Given records:

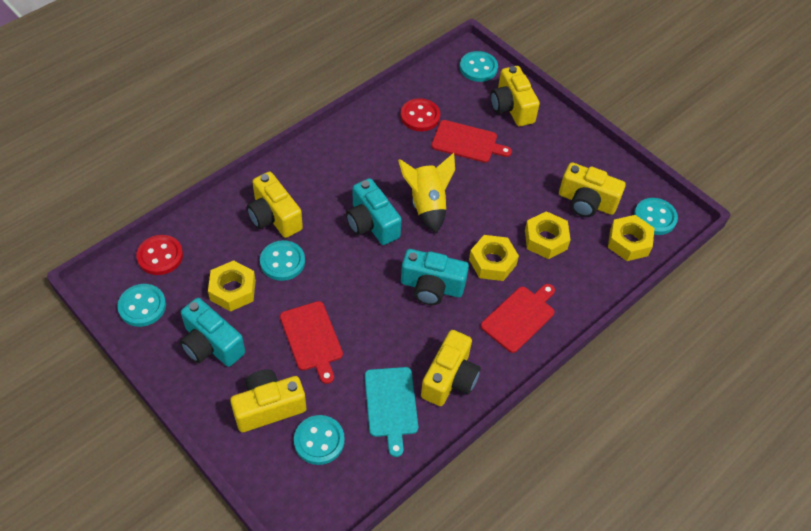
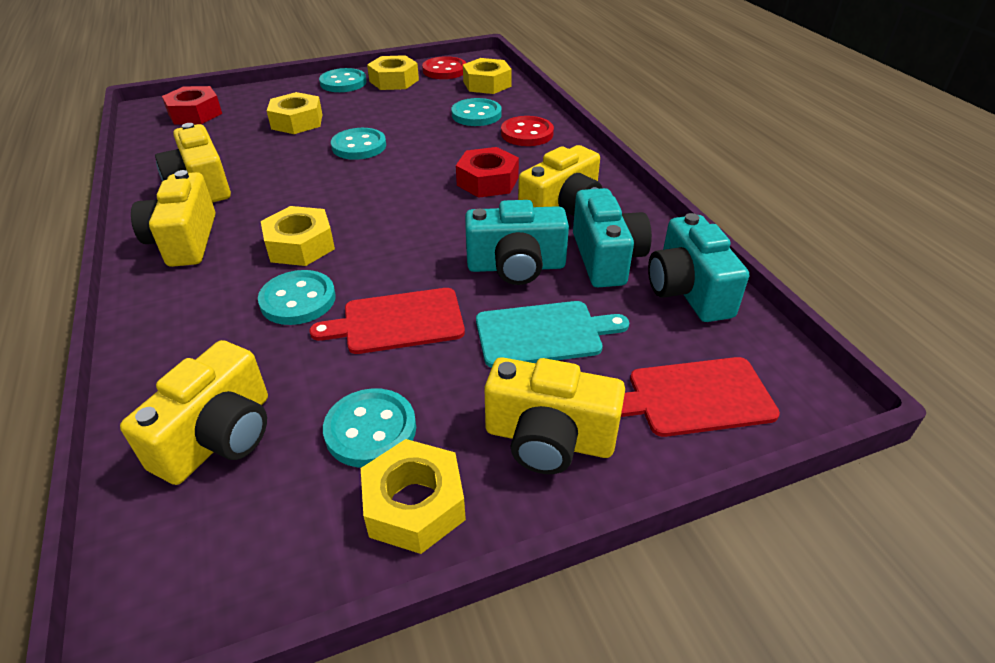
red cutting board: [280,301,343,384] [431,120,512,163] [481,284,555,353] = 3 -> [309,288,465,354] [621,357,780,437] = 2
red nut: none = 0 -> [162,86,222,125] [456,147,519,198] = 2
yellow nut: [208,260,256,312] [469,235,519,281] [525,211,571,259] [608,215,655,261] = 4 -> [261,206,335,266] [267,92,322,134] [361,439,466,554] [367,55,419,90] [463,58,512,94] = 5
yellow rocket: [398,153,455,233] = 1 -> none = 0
---
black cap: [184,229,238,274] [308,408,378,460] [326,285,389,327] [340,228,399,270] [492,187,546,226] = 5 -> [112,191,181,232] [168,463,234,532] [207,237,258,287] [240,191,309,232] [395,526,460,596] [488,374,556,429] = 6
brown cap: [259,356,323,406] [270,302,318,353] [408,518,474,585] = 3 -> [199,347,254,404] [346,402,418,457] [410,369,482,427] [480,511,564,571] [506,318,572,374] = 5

Task description: Where a line of the data contains "yellow", copy that line.

Problem solution:
yellow nut: [208,260,256,312] [469,235,519,281] [525,211,571,259] [608,215,655,261] = 4 -> [261,206,335,266] [267,92,322,134] [361,439,466,554] [367,55,419,90] [463,58,512,94] = 5
yellow rocket: [398,153,455,233] = 1 -> none = 0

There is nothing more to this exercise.